→ **Directions for this task**:
Look below for the line that has "camera: 80 degrees right, 10 degrees up". Set down the lines from there through the line that has "rose-pink [264 278]", exactly as written.

→ **Task material**:
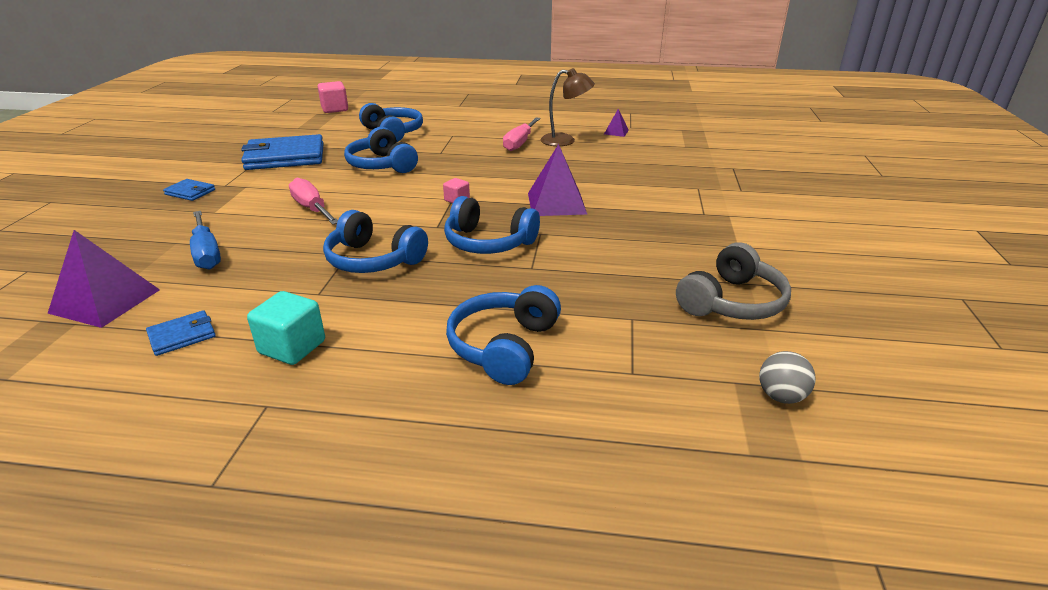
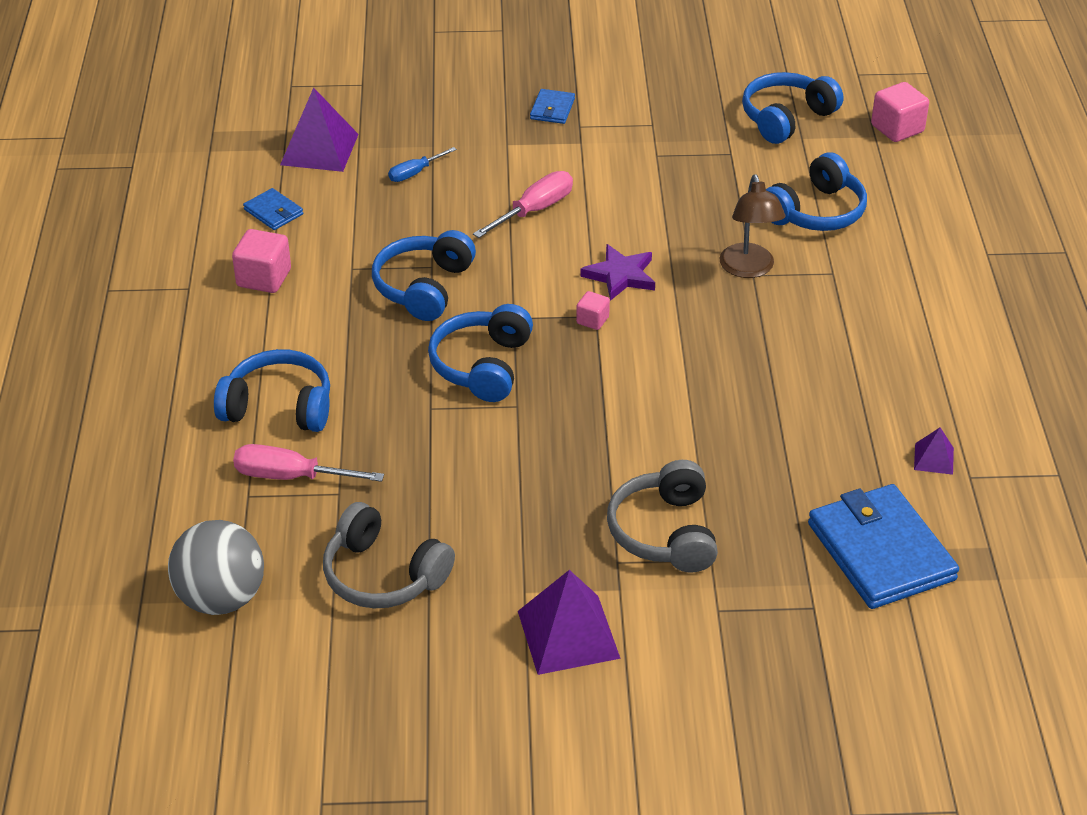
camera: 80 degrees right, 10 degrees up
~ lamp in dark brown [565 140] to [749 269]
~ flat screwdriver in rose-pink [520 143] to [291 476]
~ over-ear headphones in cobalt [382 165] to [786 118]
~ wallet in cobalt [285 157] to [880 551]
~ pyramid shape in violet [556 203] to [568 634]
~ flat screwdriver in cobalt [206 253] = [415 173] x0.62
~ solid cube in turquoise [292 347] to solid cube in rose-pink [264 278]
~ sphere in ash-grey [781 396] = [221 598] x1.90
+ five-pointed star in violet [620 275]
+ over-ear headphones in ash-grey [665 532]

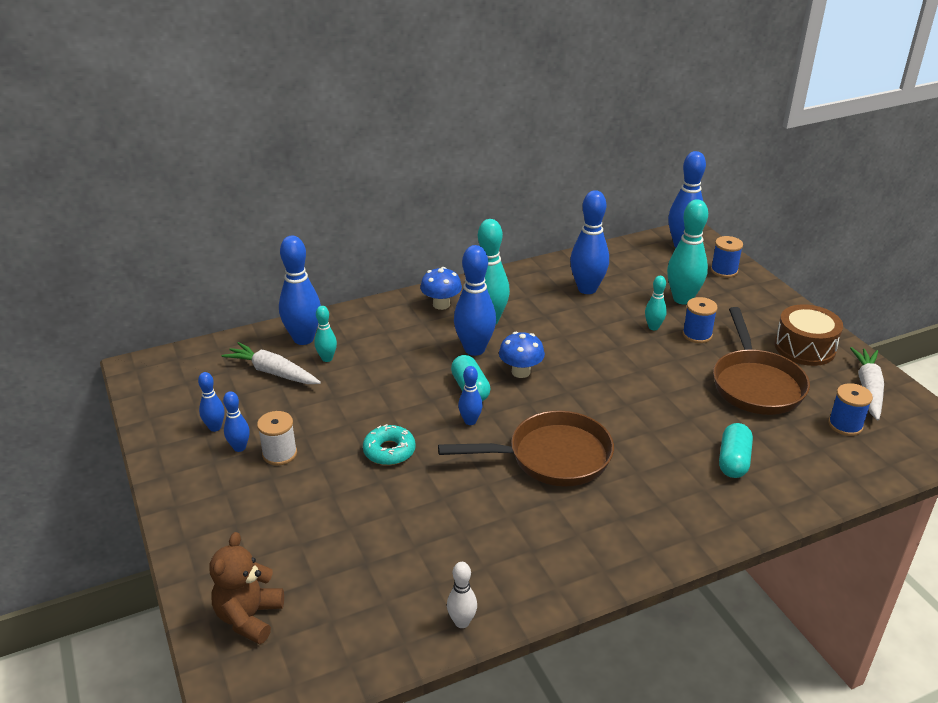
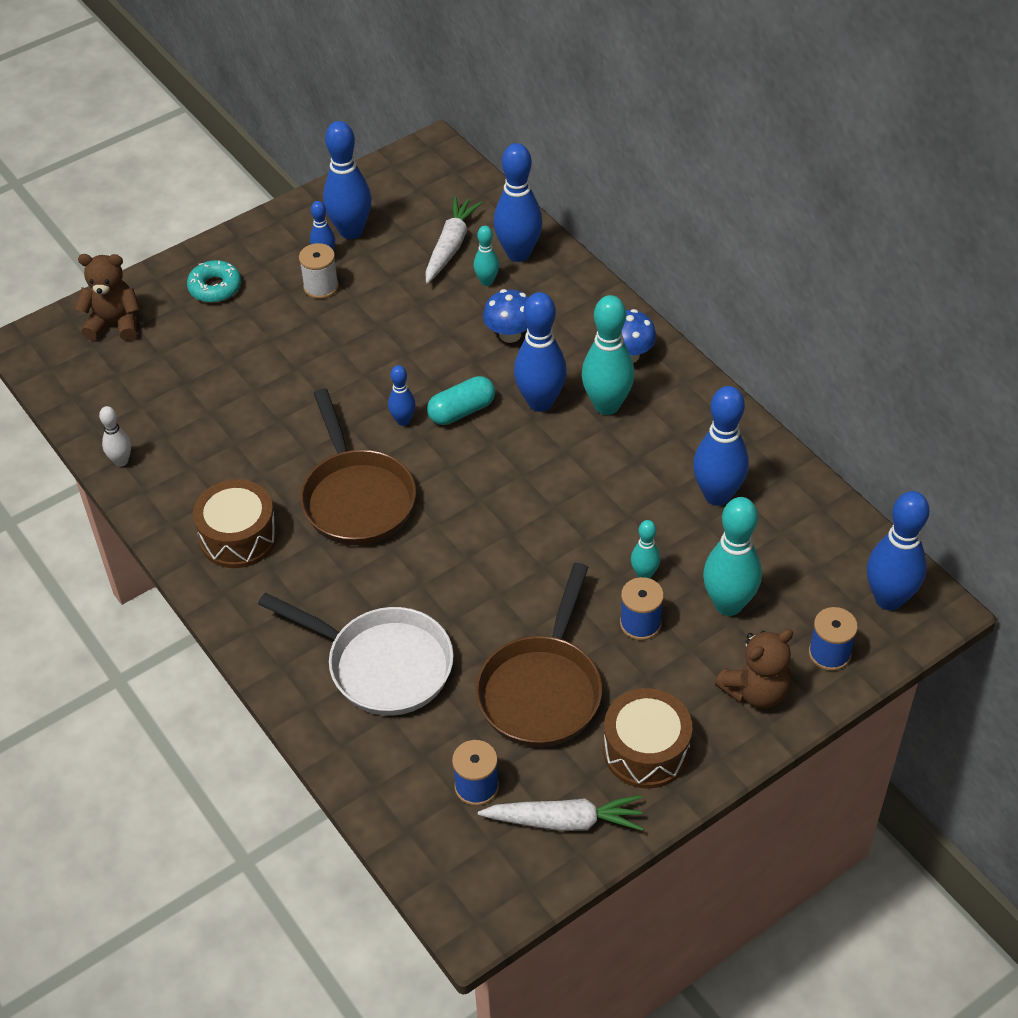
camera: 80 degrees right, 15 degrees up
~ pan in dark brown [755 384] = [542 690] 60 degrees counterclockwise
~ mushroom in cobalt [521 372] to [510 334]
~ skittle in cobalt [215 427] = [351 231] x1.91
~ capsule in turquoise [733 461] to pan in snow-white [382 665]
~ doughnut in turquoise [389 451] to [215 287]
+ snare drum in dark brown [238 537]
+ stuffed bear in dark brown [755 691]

==

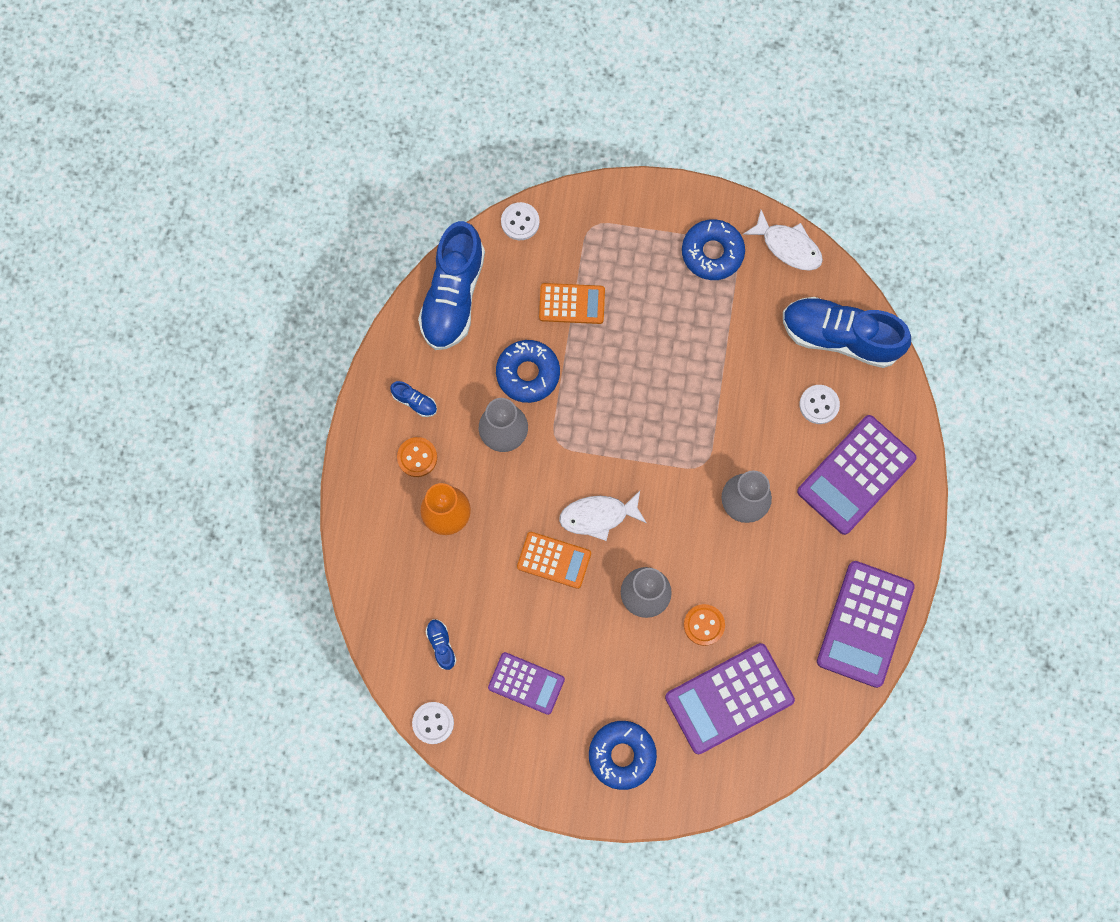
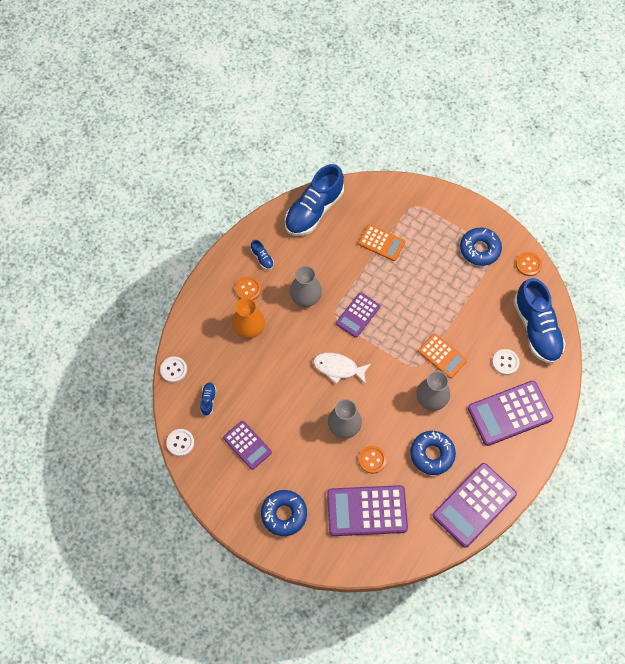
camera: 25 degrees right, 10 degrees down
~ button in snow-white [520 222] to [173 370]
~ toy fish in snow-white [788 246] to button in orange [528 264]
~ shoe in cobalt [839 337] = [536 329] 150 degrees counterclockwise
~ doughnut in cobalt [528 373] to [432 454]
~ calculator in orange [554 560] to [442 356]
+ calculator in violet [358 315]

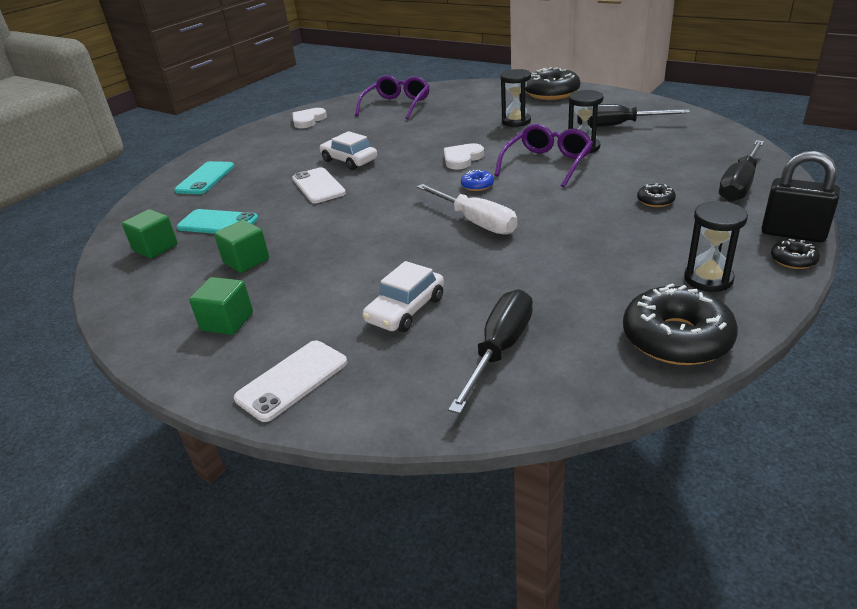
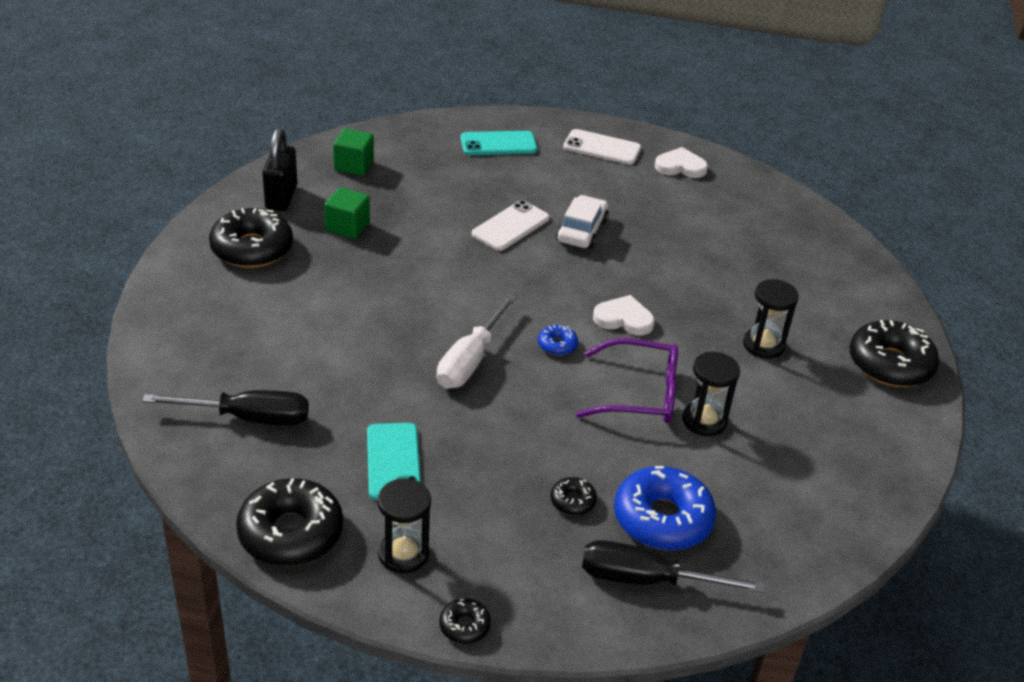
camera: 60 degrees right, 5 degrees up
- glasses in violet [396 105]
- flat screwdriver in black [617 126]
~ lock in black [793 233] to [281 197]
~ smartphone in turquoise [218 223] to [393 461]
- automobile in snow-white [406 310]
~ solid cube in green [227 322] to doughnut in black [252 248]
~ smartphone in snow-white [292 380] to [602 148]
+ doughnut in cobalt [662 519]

→ **Response to this exercise**:
camera: 80 degrees right, 10 degrees up
~ lamp in dark brown [565 140] to [749 269]
~ flat screwdriver in rose-pink [520 143] to [291 476]
~ over-ear headphones in cobalt [382 165] to [786 118]
~ wallet in cobalt [285 157] to [880 551]
~ pyramid shape in violet [556 203] to [568 634]
~ flat screwdriver in cobalt [206 253] = [415 173] x0.62
~ solid cube in turquoise [292 347] to solid cube in rose-pink [264 278]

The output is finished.